> _Task instructions_:
Repeat exactly the lines below that lie between the line with "U104 pin in+: SIG -> BUF" and the line with "R118: 150k (DGND, SIG) -> 150k (DGND, SUM2)", counting both of those lines as part of the answer.

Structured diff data
+ + + +

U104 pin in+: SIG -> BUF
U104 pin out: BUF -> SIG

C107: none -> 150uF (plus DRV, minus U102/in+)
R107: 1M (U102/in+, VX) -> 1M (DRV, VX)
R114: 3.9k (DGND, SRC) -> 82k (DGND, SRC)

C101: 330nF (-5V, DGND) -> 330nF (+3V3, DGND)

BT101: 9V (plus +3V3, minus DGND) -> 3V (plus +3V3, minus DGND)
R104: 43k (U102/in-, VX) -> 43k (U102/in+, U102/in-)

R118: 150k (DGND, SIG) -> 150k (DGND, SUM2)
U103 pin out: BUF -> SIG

+ + + +

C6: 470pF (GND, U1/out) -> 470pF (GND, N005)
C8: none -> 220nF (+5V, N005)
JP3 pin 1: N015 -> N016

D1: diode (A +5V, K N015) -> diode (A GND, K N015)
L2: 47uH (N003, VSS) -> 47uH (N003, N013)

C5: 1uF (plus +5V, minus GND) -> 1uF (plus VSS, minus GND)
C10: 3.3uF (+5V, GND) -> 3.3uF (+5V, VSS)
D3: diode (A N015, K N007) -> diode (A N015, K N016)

+ + + +

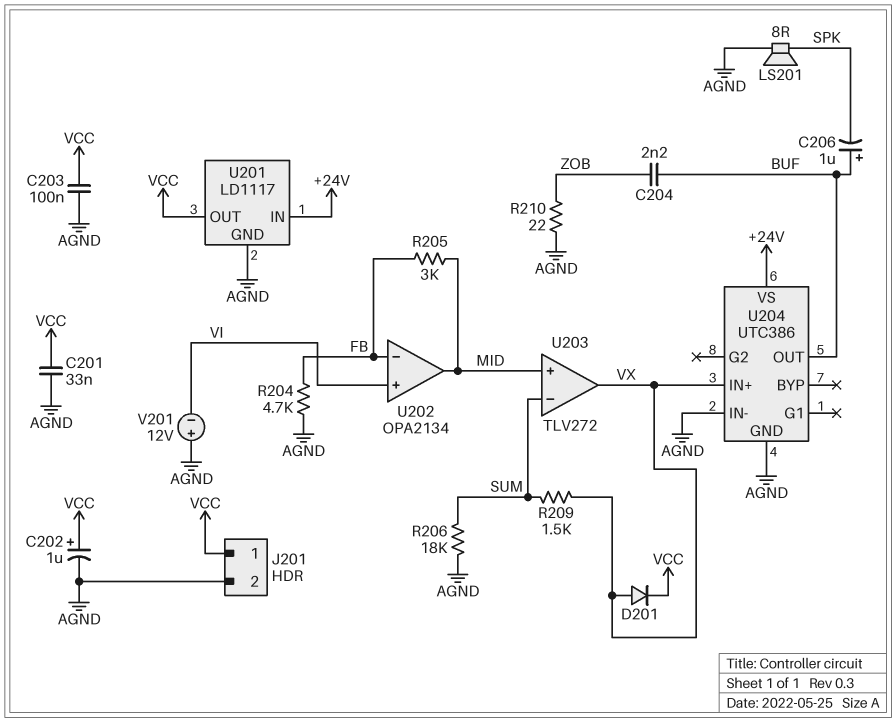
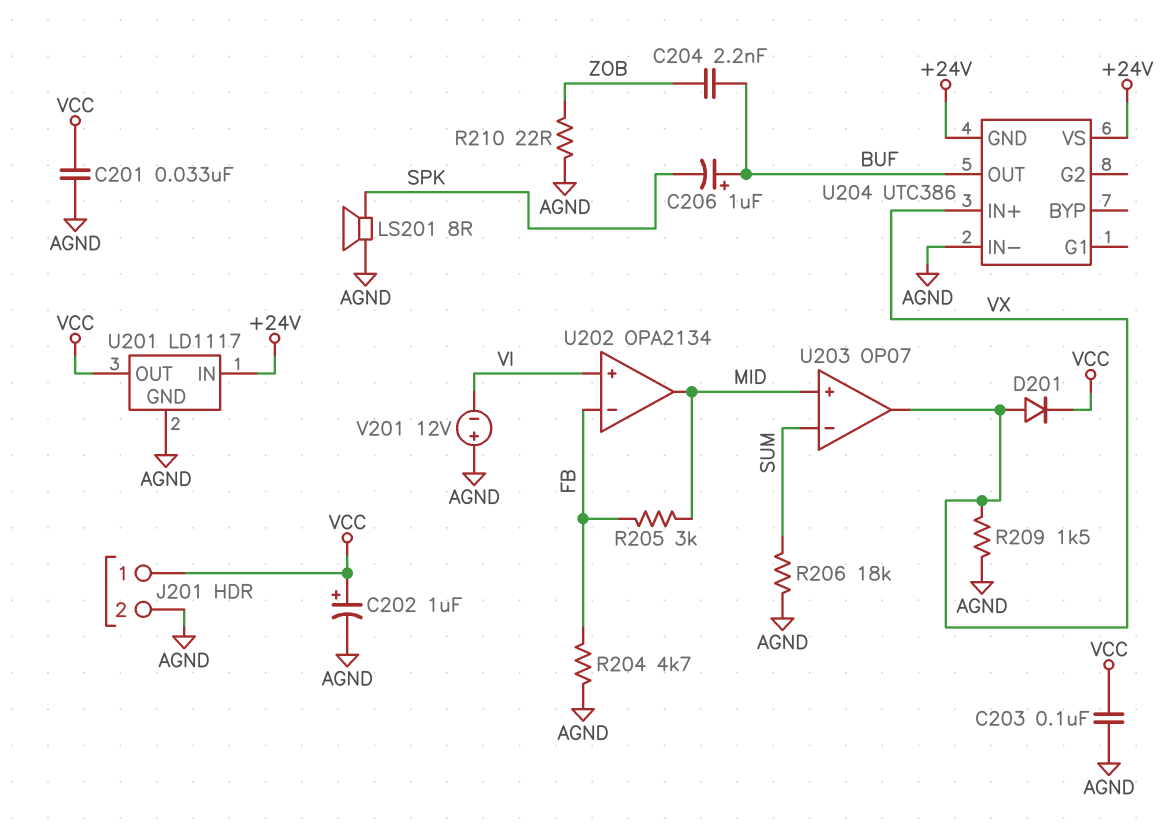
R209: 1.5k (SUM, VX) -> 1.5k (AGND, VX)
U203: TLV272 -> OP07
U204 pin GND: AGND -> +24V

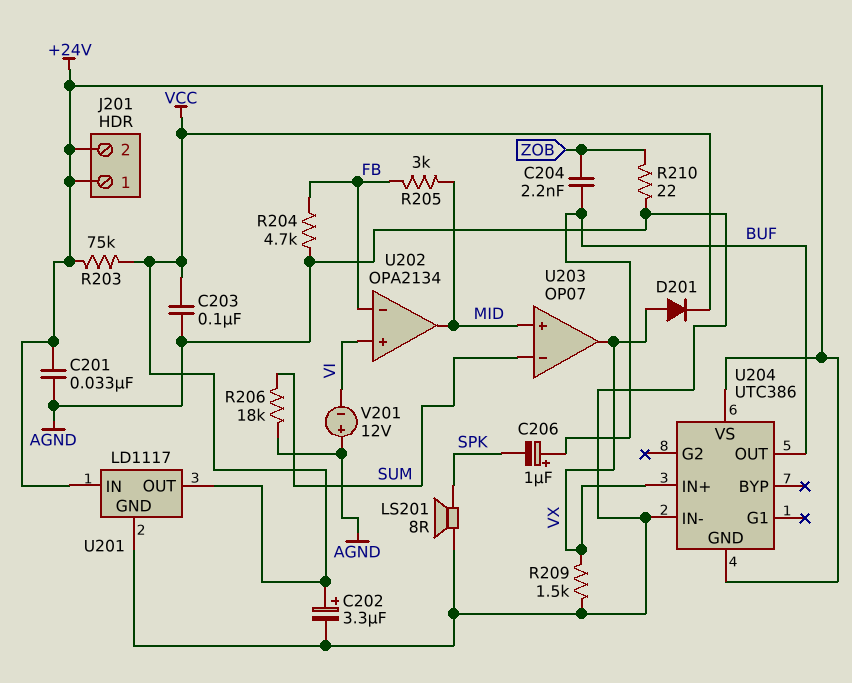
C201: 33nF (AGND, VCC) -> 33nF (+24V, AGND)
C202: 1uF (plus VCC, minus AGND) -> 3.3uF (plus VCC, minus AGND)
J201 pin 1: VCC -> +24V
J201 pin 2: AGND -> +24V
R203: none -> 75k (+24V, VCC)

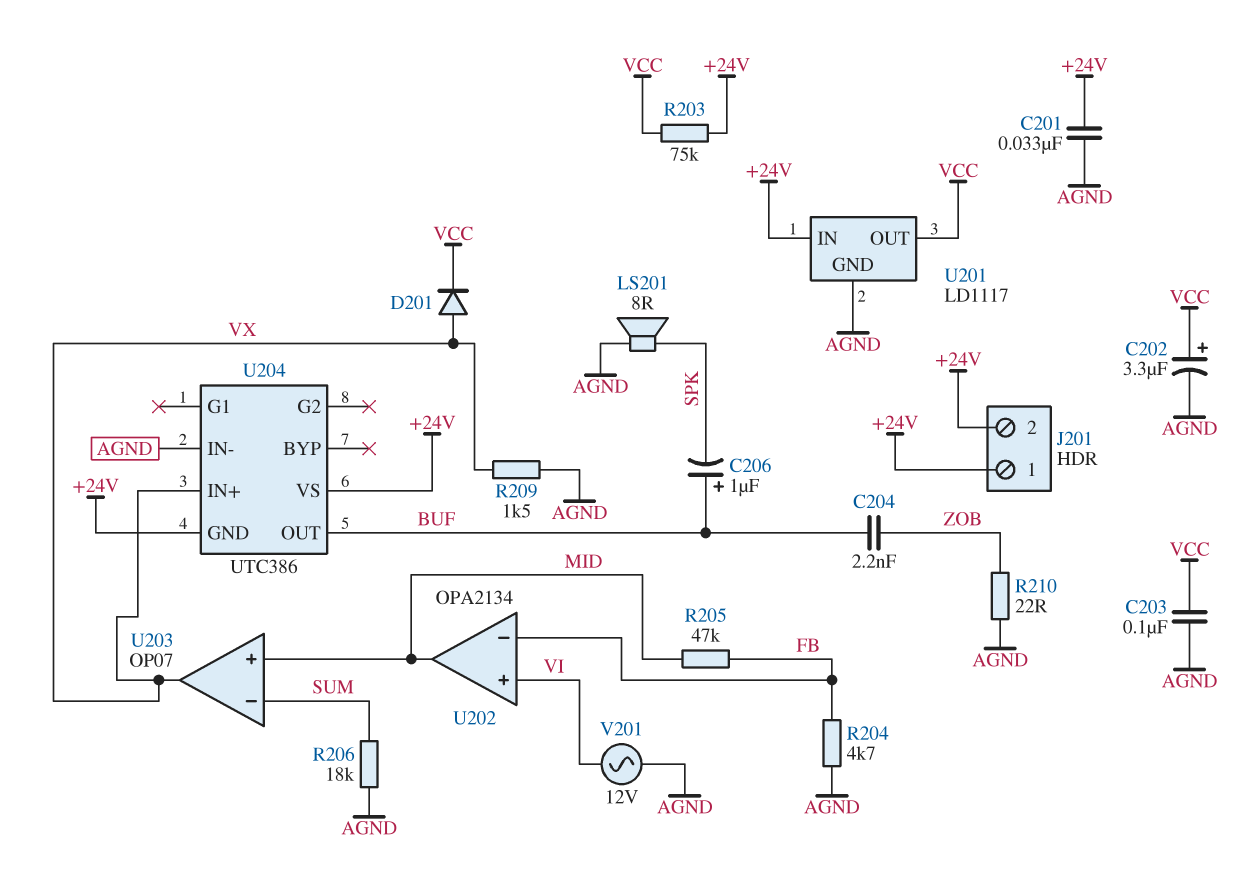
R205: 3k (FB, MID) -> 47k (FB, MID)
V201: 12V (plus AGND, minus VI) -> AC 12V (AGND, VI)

+ + + +

> _Solution to this task_:
U104 pin in+: SIG -> BUF
U104 pin out: BUF -> SIG

C107: none -> 150uF (plus DRV, minus U102/in+)
R107: 1M (U102/in+, VX) -> 1M (DRV, VX)
R114: 3.9k (DGND, SRC) -> 82k (DGND, SRC)

C101: 330nF (-5V, DGND) -> 330nF (+3V3, DGND)

BT101: 9V (plus +3V3, minus DGND) -> 3V (plus +3V3, minus DGND)
R104: 43k (U102/in-, VX) -> 43k (U102/in+, U102/in-)

R118: 150k (DGND, SIG) -> 150k (DGND, SUM2)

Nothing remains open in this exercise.